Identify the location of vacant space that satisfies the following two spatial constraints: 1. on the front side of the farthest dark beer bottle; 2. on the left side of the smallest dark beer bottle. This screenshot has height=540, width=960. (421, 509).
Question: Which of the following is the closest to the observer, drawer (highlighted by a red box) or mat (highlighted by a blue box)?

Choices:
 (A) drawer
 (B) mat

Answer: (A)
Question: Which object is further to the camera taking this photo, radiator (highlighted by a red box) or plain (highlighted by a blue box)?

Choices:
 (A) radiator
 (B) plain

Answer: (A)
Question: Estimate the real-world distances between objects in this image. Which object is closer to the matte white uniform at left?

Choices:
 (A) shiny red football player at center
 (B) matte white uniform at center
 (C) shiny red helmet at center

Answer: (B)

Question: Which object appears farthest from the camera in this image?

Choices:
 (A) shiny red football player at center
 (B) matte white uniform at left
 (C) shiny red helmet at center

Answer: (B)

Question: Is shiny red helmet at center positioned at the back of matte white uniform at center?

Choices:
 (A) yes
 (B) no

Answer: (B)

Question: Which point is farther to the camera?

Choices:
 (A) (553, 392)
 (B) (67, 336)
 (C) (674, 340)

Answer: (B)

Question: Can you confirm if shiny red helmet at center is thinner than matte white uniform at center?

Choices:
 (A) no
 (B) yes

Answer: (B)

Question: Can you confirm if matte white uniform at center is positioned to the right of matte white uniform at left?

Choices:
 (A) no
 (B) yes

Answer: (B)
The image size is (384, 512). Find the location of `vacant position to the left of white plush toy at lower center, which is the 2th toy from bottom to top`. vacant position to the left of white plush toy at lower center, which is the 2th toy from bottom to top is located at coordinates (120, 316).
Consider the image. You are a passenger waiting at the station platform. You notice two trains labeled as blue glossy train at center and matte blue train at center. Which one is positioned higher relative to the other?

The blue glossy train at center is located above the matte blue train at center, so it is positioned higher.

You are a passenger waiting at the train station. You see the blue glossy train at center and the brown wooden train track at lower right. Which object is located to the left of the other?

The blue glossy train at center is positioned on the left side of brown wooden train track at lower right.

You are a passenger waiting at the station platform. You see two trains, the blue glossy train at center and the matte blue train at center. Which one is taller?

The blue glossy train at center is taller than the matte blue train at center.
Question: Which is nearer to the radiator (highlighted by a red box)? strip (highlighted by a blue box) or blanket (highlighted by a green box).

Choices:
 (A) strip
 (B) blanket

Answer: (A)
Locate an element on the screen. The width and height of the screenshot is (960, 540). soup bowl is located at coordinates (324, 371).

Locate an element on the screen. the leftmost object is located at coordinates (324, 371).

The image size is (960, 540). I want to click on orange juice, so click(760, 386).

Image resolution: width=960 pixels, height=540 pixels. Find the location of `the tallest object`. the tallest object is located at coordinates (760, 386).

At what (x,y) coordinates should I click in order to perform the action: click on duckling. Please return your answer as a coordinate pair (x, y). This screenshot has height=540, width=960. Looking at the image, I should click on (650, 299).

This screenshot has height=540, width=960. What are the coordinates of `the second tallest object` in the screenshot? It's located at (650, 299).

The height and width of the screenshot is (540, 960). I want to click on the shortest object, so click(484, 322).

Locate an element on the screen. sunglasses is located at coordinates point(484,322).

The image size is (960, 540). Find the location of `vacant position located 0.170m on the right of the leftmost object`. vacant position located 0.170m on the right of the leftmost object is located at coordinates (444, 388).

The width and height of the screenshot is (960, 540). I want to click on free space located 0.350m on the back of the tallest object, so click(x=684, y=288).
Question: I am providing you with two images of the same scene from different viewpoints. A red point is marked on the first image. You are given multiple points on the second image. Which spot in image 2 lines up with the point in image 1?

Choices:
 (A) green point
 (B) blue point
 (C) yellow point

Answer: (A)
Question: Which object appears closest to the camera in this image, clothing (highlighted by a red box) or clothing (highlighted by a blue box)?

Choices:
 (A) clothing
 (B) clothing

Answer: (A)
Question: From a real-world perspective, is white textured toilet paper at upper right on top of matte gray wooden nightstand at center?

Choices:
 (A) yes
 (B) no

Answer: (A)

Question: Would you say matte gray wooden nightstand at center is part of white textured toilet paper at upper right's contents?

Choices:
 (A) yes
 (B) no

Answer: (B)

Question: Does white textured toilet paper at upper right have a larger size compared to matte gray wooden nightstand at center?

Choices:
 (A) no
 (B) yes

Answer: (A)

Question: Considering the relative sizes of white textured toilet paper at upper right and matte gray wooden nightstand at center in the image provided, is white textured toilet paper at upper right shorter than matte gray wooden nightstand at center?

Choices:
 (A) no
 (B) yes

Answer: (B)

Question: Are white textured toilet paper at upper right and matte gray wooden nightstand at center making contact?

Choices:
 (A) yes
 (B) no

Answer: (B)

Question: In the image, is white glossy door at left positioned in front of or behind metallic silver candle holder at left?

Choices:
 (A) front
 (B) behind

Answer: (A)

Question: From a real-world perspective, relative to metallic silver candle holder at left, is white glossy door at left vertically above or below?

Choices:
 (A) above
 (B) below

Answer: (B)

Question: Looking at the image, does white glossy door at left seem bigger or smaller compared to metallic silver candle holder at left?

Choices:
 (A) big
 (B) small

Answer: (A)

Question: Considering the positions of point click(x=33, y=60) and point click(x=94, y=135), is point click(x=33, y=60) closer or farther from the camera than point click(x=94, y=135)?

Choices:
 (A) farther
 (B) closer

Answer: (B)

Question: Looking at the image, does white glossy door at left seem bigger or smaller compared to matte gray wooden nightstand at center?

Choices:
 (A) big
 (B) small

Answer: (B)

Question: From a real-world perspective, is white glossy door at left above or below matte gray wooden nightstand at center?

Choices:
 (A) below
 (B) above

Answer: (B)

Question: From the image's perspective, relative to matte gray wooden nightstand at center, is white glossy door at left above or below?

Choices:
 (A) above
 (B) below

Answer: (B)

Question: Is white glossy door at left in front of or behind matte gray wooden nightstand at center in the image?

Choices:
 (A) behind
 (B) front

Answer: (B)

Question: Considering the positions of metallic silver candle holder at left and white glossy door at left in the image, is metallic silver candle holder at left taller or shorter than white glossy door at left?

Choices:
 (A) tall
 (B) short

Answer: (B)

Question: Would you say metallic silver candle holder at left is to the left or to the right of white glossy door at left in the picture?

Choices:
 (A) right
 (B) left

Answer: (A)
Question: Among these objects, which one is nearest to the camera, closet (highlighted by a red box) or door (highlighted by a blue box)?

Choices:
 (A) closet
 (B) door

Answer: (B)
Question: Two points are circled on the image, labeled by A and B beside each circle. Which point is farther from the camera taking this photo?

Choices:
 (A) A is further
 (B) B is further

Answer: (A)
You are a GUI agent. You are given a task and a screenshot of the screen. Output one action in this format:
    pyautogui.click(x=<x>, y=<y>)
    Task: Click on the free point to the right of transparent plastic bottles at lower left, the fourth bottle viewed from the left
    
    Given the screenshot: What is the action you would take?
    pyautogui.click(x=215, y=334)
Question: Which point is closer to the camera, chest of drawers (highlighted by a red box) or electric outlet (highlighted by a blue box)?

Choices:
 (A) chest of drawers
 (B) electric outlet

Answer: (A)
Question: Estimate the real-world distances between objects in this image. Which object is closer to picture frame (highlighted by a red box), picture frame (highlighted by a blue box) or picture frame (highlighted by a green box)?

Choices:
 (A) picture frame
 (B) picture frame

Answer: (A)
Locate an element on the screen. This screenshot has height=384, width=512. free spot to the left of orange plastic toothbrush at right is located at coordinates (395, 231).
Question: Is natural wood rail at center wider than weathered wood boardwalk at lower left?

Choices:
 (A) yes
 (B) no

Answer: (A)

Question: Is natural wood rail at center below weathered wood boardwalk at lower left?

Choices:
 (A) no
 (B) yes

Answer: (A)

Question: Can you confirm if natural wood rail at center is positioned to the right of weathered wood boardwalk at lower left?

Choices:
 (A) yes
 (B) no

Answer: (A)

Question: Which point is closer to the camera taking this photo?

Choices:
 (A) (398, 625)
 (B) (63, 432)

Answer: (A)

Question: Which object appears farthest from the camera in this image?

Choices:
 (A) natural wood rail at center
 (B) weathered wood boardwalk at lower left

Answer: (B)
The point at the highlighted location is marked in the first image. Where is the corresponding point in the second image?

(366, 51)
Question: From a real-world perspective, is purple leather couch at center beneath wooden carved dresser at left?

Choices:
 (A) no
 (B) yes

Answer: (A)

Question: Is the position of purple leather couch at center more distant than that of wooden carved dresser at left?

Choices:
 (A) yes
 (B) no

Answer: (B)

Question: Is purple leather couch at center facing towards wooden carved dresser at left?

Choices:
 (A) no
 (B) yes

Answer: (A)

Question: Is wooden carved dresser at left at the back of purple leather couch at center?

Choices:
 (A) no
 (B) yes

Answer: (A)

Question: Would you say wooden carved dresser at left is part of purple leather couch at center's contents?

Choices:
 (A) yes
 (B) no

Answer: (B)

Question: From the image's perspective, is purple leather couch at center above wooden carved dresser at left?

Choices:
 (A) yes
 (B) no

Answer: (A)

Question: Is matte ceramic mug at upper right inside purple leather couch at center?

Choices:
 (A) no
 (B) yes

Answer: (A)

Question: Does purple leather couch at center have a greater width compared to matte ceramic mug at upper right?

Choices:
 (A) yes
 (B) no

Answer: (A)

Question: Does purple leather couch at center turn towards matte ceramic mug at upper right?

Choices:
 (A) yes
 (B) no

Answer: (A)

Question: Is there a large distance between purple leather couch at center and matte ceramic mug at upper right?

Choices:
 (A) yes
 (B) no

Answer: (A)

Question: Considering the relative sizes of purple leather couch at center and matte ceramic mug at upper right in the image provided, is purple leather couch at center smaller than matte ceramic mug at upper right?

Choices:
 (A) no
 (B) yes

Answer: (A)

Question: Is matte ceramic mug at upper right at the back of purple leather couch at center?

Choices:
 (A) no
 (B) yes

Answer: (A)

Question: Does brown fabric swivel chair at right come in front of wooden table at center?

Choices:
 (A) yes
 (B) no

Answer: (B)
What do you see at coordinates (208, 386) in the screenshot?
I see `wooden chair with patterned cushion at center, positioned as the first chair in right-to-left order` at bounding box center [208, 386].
___
Problem to solve:
Recast the part that opens with the line containing "At what (x,y)" and closes with the line containing "Locate an element on the screen. sunglasses" as a Markdown table with the columns Row and Line, numbering each line and leaving out blank ones.

Exercise response:
| Row | Line |
|---|---|
| 1 | At what (x,y) coordinates should I click in order to perform the action: click on duckling. Please return your answer as a coordinate pair (x, y). This screenshot has height=540, width=960. Looking at the image, I should click on (650, 299). |
| 2 | This screenshot has height=540, width=960. What are the coordinates of `the second tallest object` in the screenshot? It's located at (650, 299). |
| 3 | The height and width of the screenshot is (540, 960). I want to click on the shortest object, so click(484, 322). |
| 4 | Locate an element on the screen. sunglasses is located at coordinates point(484,322). |